#### [What the exercise asks]
Search the listing below for the word "green" and return each line that contains it.

[Start of section]

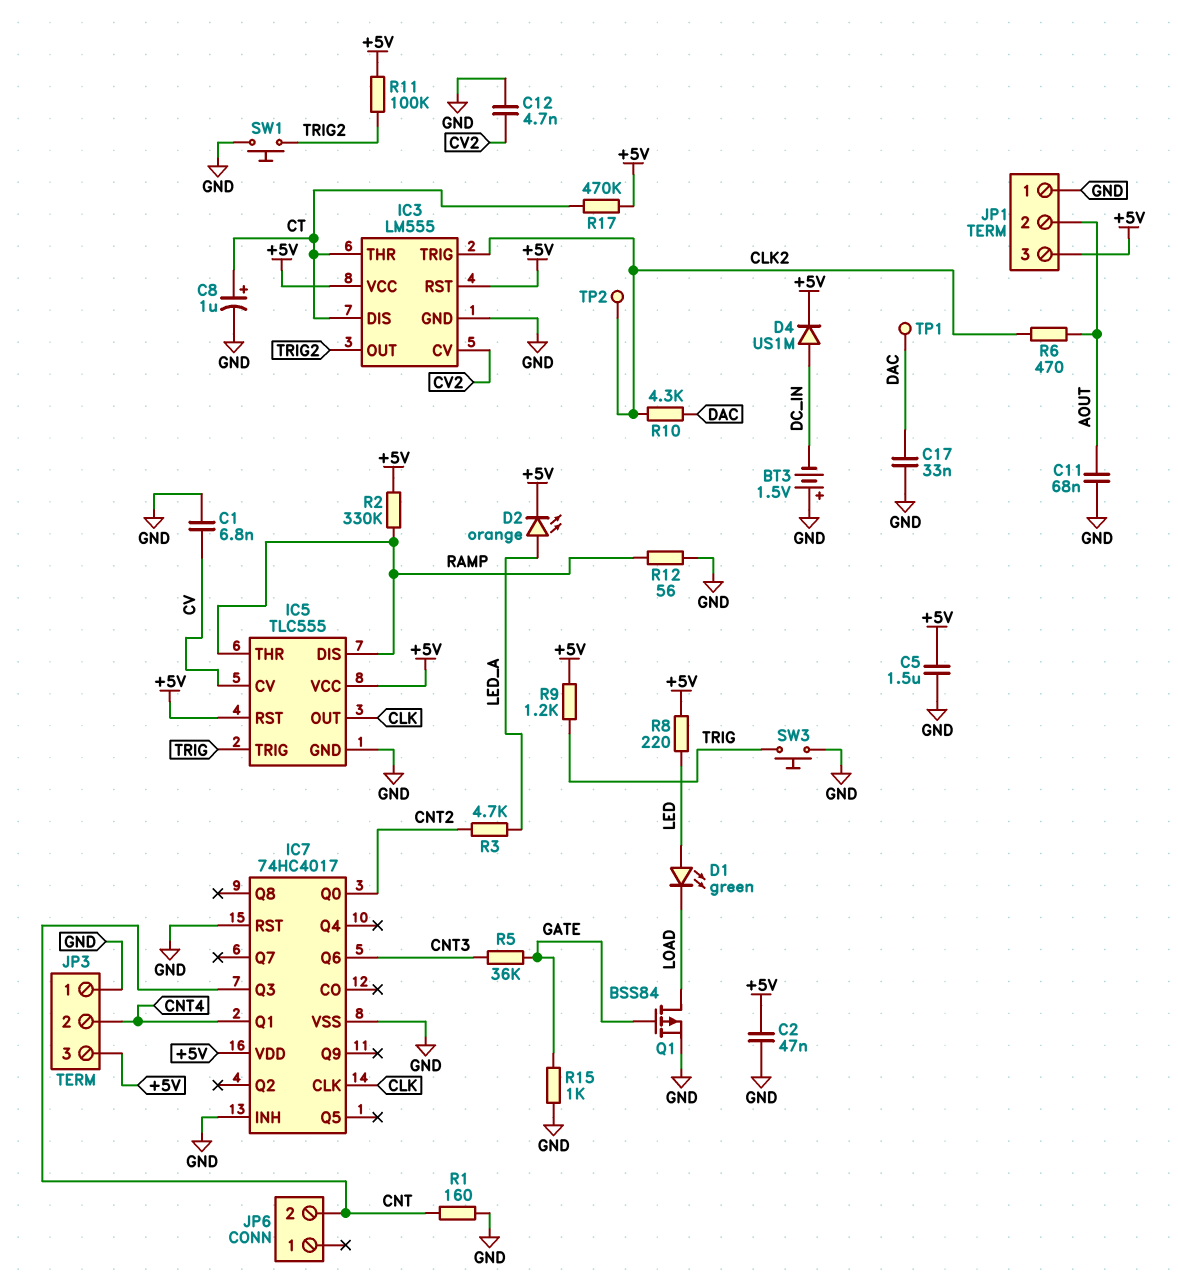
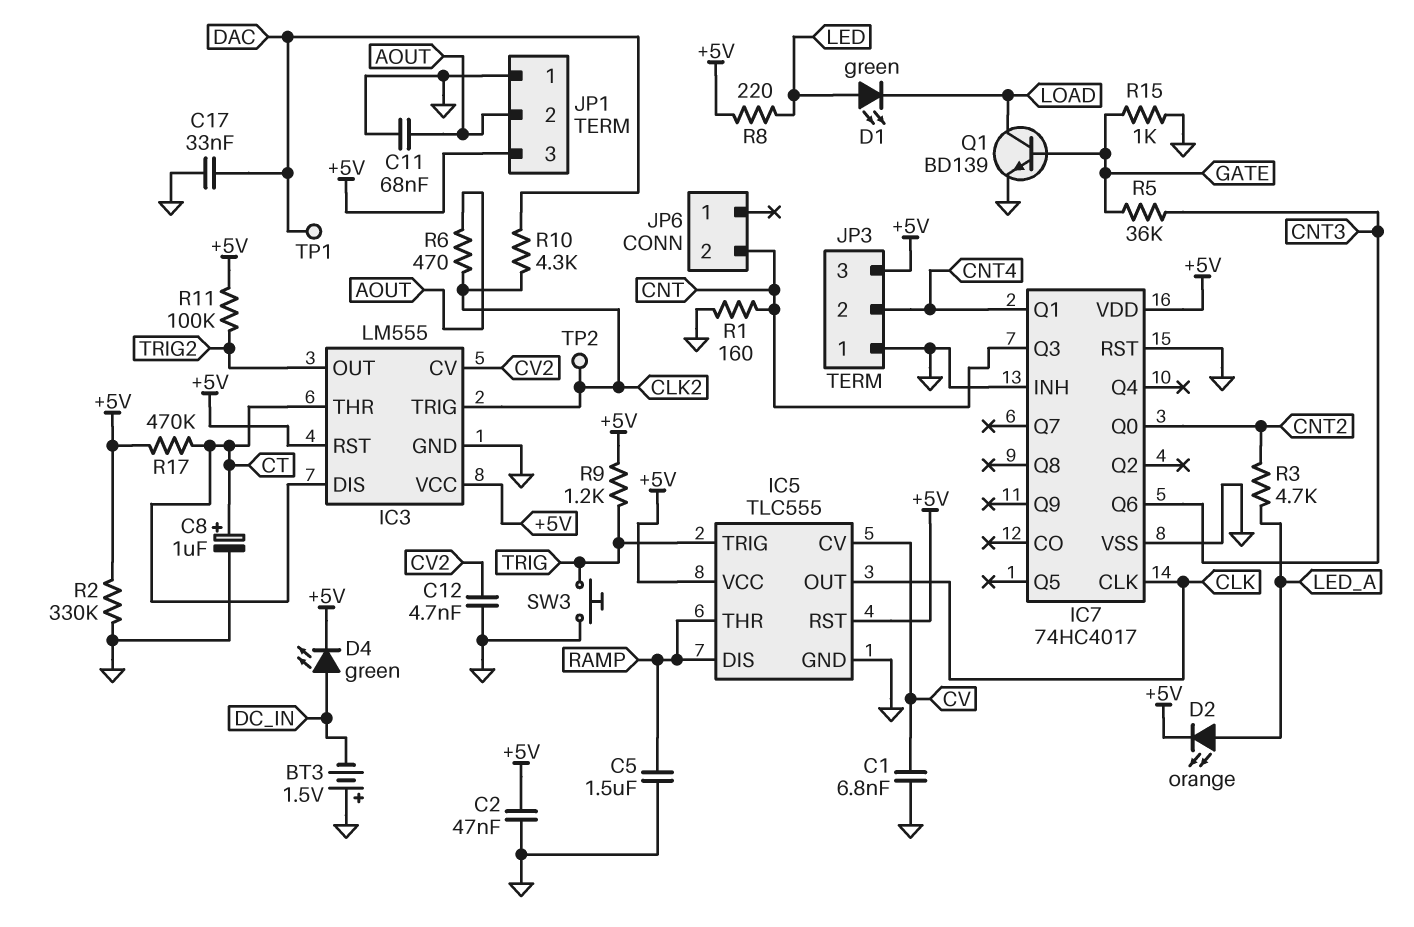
C5: 1.5uF (+5V, GND) -> 1.5uF (GND, RAMP)
D4: diode US1M (A DC_IN, K +5V) -> LED green (A DC_IN, K +5V)
Q1: PMOS BSS84 (G GATE, D LOAD, S GND) -> NPN BD139 (B GATE, C LOAD, E GND)
R2: 330k (+5V, RAMP) -> 330k (+5V, GND)
R12: 56 (GND, RAMP) -> none
SW1: button (GND, TRIG2) -> none

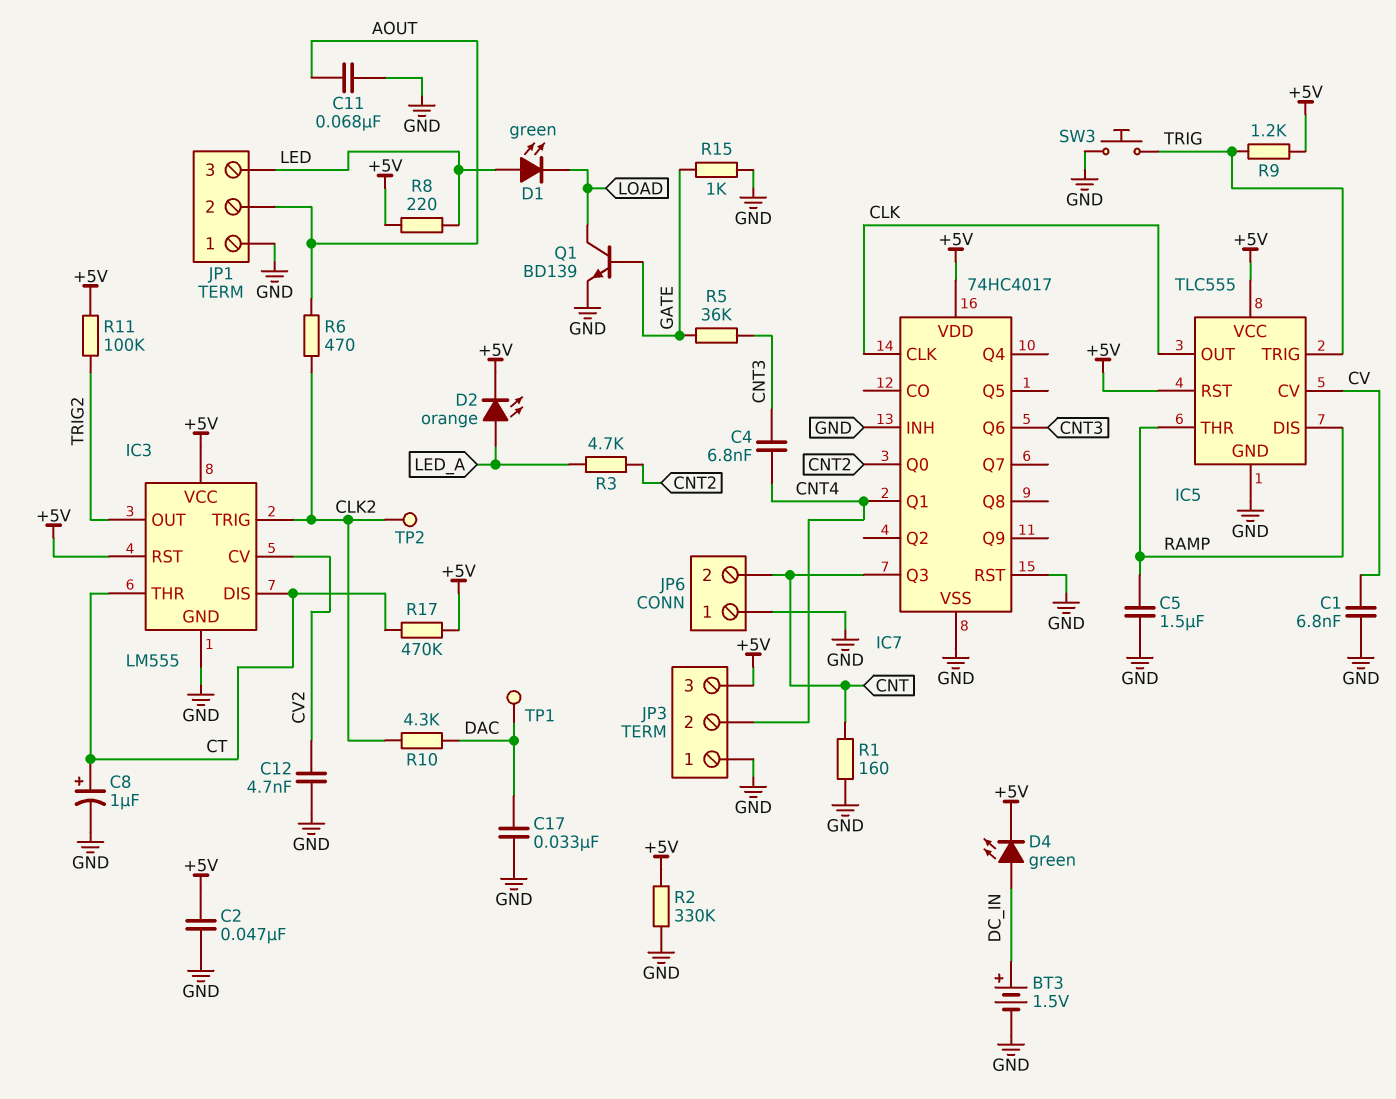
BT3: 1.5V (plus GND, minus DC_IN) -> 1.5V (plus DC_IN, minus GND)
C4: none -> 6.8nF (CNT3, CNT4)
JP1 pin 3: +5V -> LED
JP6 pin 1: none -> GND

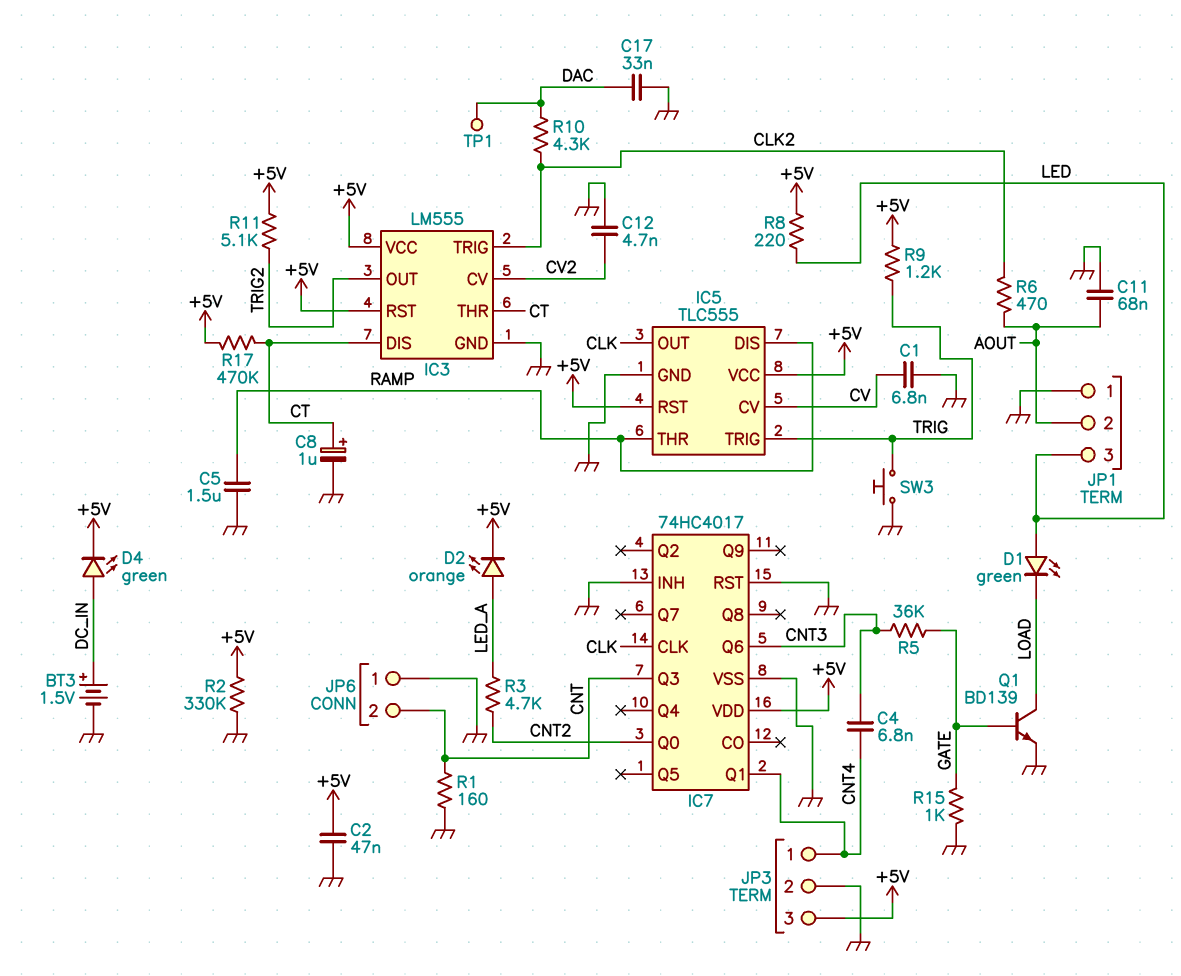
JP3 pin 1: GND -> CNT4
JP3 pin 2: CNT4 -> GND
R11: 100k (+5V, TRIG2) -> 5.1k (+5V, TRIG2)
TP2: test point (CLK2) -> none

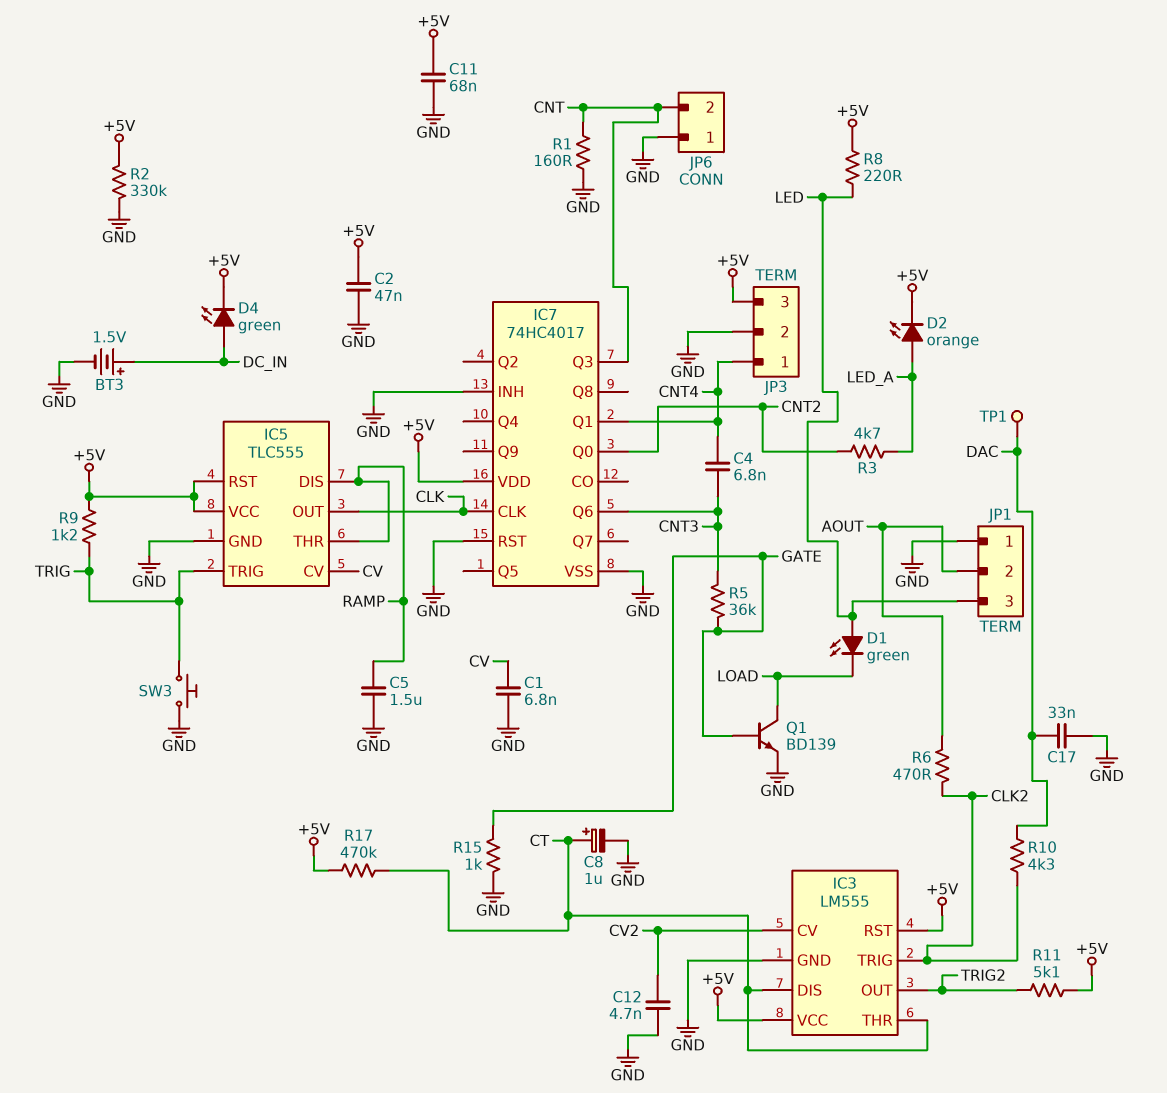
C11: 68nF (AOUT, GND) -> 68nF (+5V, GND)

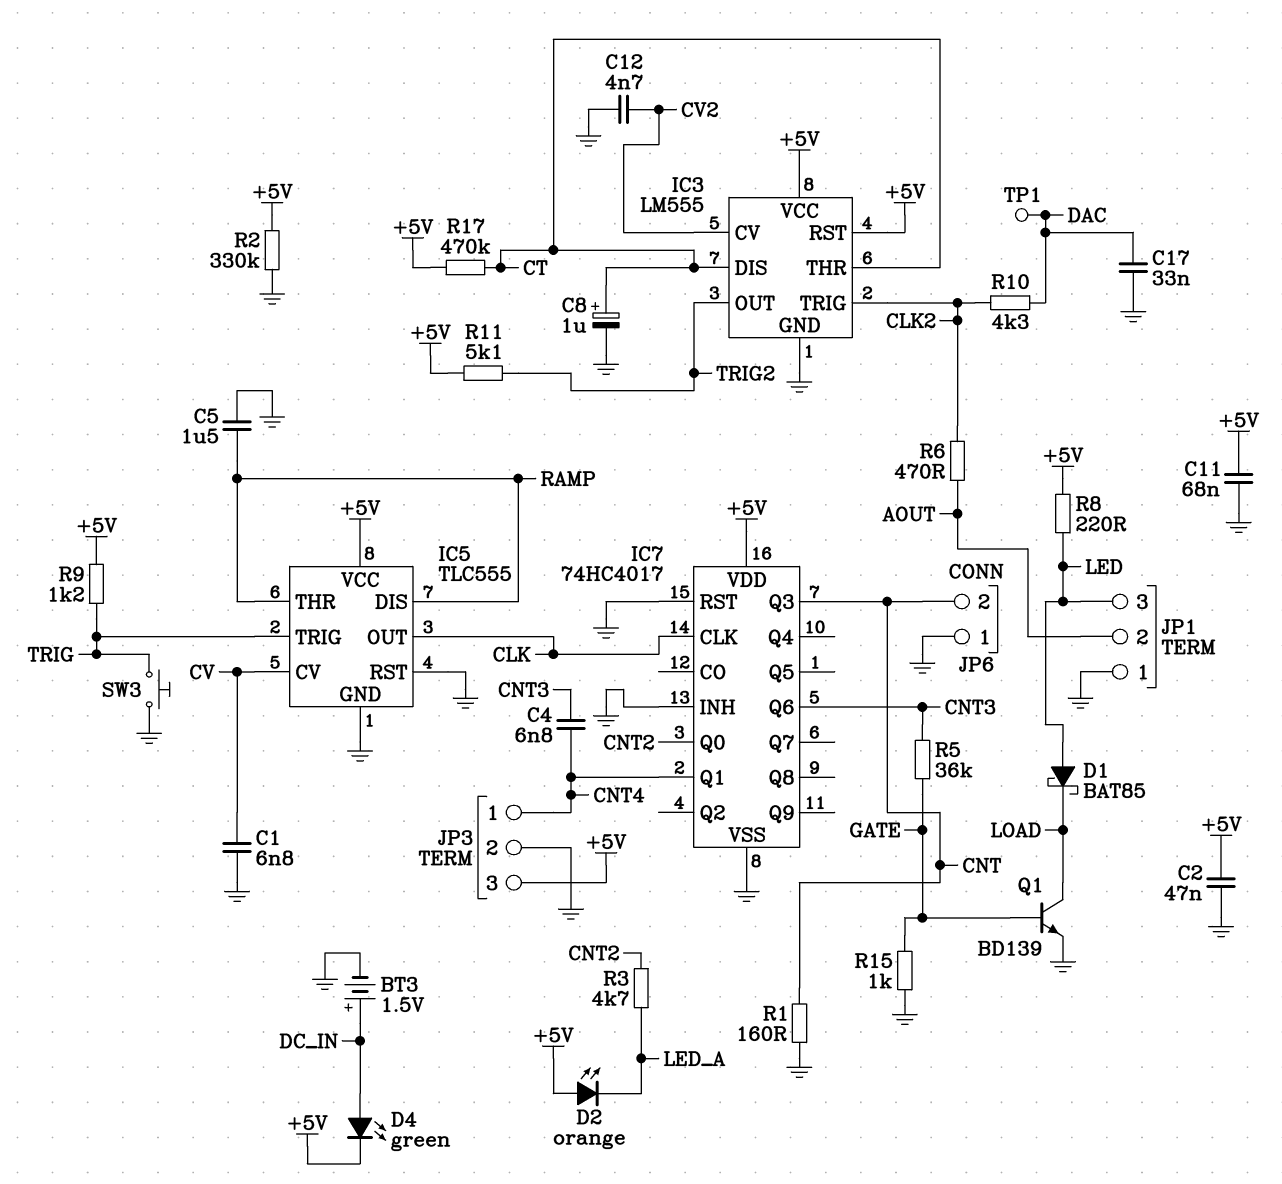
D1: LED green (A LED, K LOAD) -> schottky BAT85 (A LED, K LOAD)
D2: LED orange (A LED_A, K +5V) -> LED orange (A +5V, K LED_A)
IC5 pin RST: +5V -> GND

[End of section]

#### [Solution]
D4: diode US1M (A DC_IN, K +5V) -> LED green (A DC_IN, K +5V)
D1: LED green (A LED, K LOAD) -> schottky BAT85 (A LED, K LOAD)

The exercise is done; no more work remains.